:: Task details ::
Every record below is to be retyped exactly, with any pictures left out.
=== Excerpted data ===
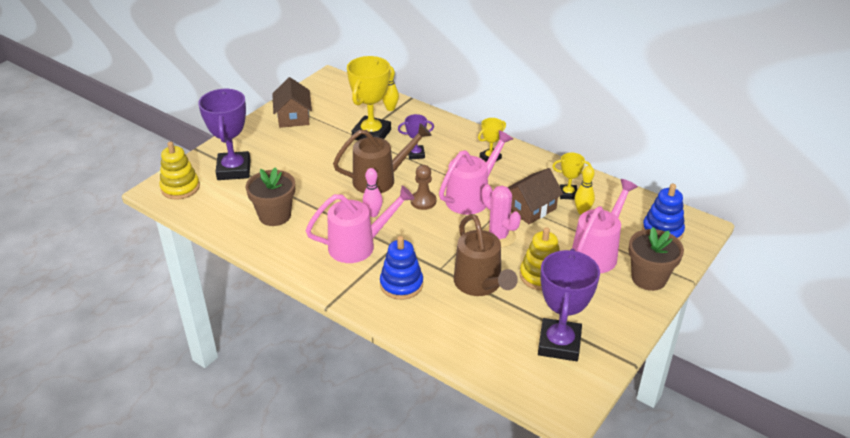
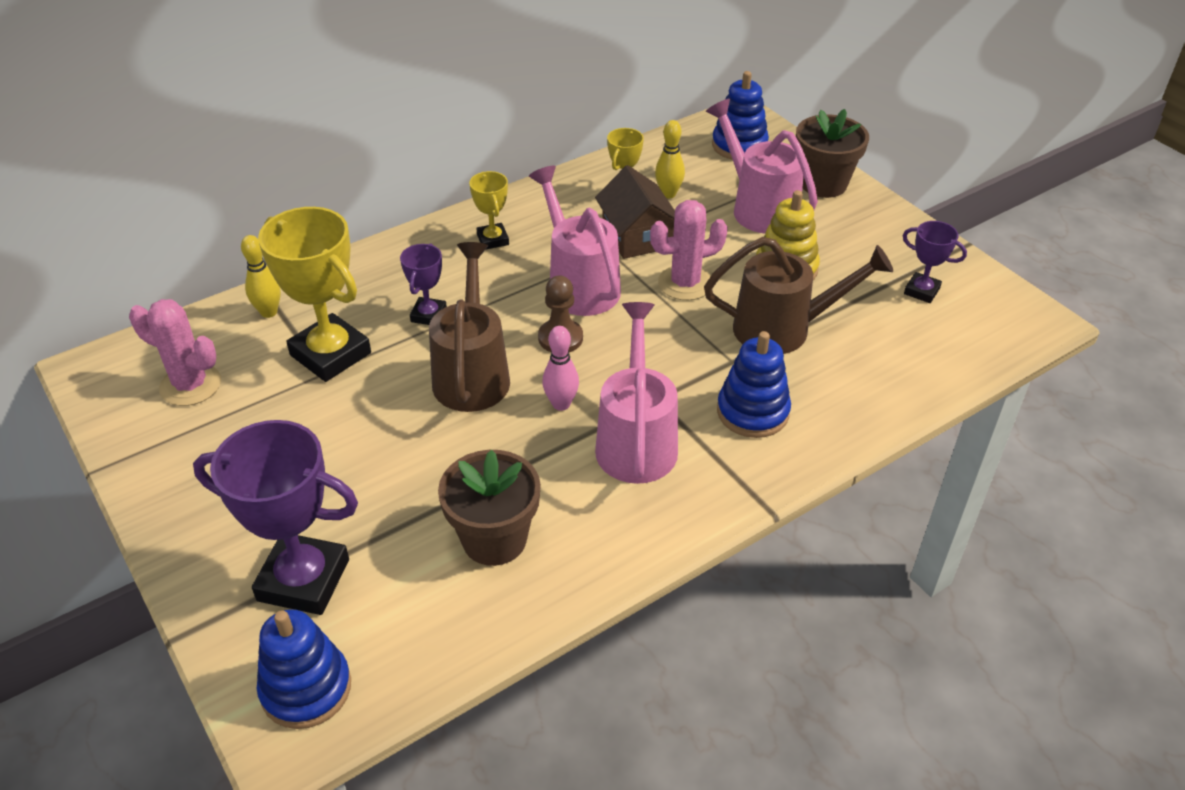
camera: 70 degrees left, 5 degrees up
(180, 188) = (306, 688): yellow stacking toy -> blue stacking toy
(293, 117) = (185, 450): brown house -> none
(332, 105) = (190, 385): none -> pink cactus
(559, 344) = (921, 291): purple trophy -> purple trophy, size x0.51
===
:: Response area ::
camera: 70 degrees left, 5 degrees up
(180, 188) = (306, 688): yellow stacking toy -> blue stacking toy
(293, 117) = (185, 450): brown house -> none
(332, 105) = (190, 385): none -> pink cactus
(559, 344) = (921, 291): purple trophy -> purple trophy, size x0.51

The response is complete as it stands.